*What you should do:*
Could you retype the stretch of lines from the one containing "Question: Visually, is" through the one containing "(B) The corresponding 3D point is farther.", keeping both of those lines?

*** Dataset extract ***

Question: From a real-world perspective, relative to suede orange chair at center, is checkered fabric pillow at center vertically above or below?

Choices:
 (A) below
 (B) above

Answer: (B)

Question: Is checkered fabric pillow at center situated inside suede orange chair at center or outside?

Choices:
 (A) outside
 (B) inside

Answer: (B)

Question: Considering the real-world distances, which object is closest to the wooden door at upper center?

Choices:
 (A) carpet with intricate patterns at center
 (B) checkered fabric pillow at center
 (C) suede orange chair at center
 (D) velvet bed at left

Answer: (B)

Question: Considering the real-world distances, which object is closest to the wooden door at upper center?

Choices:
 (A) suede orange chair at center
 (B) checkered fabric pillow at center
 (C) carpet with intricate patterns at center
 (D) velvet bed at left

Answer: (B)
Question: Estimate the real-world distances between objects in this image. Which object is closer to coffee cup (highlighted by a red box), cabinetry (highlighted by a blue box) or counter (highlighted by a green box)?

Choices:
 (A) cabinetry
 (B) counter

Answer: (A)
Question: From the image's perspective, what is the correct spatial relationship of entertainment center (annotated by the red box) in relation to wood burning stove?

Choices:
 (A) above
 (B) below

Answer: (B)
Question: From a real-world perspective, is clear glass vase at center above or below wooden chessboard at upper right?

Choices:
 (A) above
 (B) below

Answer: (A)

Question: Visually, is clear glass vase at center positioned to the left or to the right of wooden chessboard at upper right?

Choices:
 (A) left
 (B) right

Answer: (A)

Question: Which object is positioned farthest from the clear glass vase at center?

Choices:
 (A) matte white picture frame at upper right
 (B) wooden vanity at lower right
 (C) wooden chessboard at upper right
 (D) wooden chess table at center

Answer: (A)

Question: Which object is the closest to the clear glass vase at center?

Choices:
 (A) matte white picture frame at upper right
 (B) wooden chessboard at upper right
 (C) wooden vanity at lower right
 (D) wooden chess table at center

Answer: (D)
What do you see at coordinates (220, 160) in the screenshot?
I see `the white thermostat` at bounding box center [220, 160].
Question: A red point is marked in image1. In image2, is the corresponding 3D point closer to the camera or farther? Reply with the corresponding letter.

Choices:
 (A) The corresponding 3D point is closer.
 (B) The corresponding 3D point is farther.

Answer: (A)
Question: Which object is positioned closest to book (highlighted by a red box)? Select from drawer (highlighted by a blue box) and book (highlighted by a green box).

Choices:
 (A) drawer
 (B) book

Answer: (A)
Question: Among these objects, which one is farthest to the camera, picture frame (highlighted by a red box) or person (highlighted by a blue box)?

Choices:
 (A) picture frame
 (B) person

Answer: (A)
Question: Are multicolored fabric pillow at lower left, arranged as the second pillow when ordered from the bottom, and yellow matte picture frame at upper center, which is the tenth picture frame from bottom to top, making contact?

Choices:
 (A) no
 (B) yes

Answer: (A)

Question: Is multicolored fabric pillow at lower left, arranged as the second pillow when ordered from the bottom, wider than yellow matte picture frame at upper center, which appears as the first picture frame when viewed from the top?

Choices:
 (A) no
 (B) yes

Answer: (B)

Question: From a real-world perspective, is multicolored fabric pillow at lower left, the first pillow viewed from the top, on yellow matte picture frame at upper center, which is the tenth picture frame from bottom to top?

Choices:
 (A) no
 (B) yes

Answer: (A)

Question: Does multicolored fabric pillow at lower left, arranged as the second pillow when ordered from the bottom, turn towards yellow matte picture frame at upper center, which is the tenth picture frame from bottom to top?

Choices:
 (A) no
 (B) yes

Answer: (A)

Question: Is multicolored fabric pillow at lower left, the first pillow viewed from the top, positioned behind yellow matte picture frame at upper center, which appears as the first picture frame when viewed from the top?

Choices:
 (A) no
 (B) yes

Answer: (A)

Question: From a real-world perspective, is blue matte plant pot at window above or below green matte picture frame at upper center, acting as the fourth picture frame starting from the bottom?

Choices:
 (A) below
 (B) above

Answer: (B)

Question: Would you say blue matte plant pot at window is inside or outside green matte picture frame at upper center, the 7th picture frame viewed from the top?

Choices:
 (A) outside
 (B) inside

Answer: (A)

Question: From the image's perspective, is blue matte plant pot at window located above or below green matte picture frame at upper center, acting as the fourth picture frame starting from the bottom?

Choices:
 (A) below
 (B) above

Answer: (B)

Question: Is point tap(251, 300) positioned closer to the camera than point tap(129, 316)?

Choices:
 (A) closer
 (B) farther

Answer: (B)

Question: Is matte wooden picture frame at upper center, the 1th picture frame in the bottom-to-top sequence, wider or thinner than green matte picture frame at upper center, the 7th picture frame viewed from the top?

***

*Completed task:*
Question: Visually, is clear glass vase at center positioned to the left or to the right of wooden chessboard at upper right?

Choices:
 (A) left
 (B) right

Answer: (A)

Question: Which object is positioned farthest from the clear glass vase at center?

Choices:
 (A) matte white picture frame at upper right
 (B) wooden vanity at lower right
 (C) wooden chessboard at upper right
 (D) wooden chess table at center

Answer: (A)

Question: Which object is the closest to the clear glass vase at center?

Choices:
 (A) matte white picture frame at upper right
 (B) wooden chessboard at upper right
 (C) wooden vanity at lower right
 (D) wooden chess table at center

Answer: (D)
What do you see at coordinates (220, 160) in the screenshot?
I see `the white thermostat` at bounding box center [220, 160].
Question: A red point is marked in image1. In image2, is the corresponding 3D point closer to the camera or farther? Reply with the corresponding letter.

Choices:
 (A) The corresponding 3D point is closer.
 (B) The corresponding 3D point is farther.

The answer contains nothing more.